EXERCISE DESCRIPTION: Nothing but the lines from the one containing "(442, 300) = (405, 461): grey" through the last line of the data below should be returned, each copied exactly.

[Saved entries]
+--
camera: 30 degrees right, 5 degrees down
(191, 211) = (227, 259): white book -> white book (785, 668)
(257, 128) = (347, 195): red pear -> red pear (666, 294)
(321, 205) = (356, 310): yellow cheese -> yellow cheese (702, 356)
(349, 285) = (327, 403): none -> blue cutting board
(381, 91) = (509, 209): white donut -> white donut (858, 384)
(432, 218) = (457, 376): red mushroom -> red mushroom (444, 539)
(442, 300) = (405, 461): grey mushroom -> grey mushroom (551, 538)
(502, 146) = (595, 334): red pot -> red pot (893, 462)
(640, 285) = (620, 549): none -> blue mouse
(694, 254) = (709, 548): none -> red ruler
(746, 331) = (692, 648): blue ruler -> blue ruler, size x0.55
+--
RESPONSE TO THIS TASK:
(442, 300) = (405, 461): grey mushroom -> grey mushroom (551, 538)
(502, 146) = (595, 334): red pot -> red pot (893, 462)
(640, 285) = (620, 549): none -> blue mouse
(694, 254) = (709, 548): none -> red ruler
(746, 331) = (692, 648): blue ruler -> blue ruler, size x0.55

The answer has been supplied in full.